*** Block opens ***

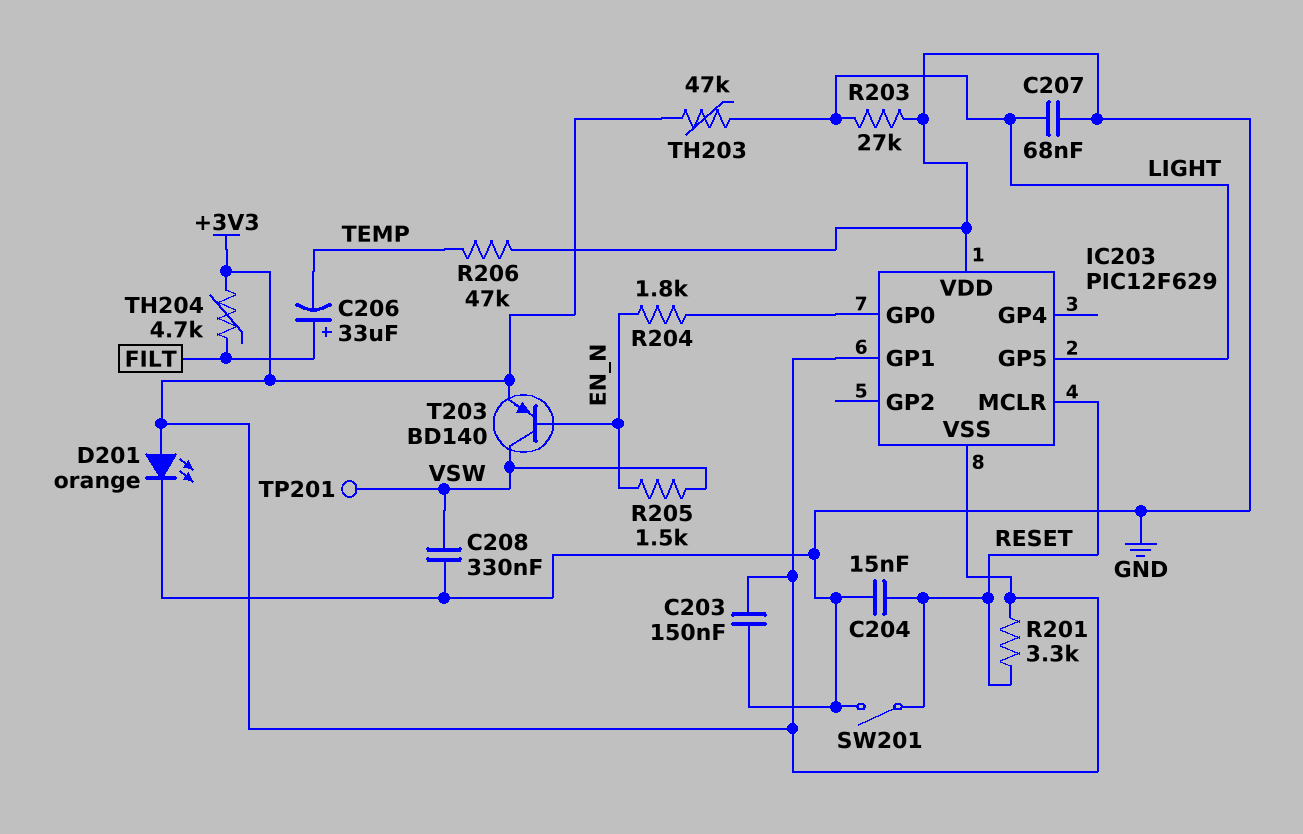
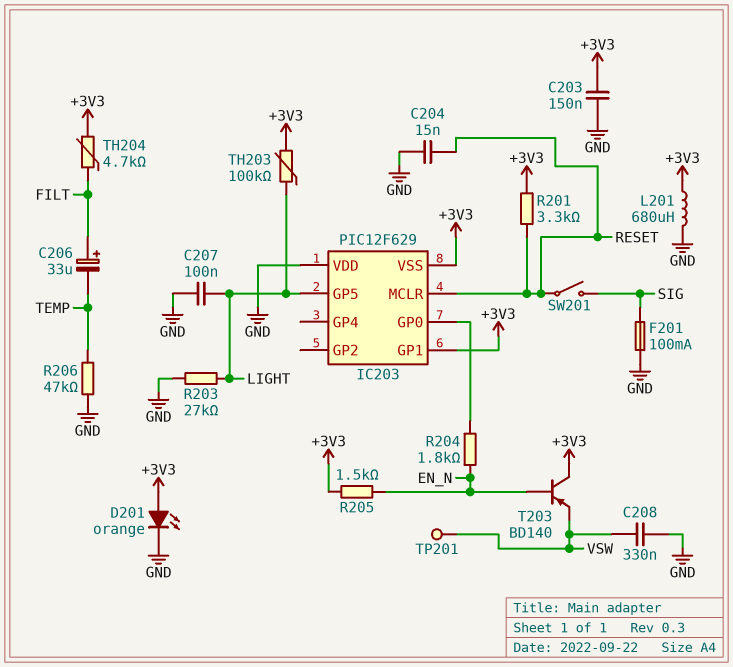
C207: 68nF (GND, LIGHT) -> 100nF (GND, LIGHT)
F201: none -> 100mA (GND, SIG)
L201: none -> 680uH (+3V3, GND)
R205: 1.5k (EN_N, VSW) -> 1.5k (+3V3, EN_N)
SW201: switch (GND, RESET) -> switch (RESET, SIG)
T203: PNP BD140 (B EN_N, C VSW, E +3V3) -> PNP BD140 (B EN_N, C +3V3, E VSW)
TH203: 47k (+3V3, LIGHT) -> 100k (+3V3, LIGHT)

*** Block closes ***
*** Block opens ***

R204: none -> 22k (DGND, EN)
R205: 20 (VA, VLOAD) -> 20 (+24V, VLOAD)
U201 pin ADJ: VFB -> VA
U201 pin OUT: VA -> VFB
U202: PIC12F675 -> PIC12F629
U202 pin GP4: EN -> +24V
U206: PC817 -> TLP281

*** Block closes ***

PROBLEM TO SOLVE:
Within the data above, how many lines include the string "none"? Answer with the number by itself.

FINAL ANSWER:
3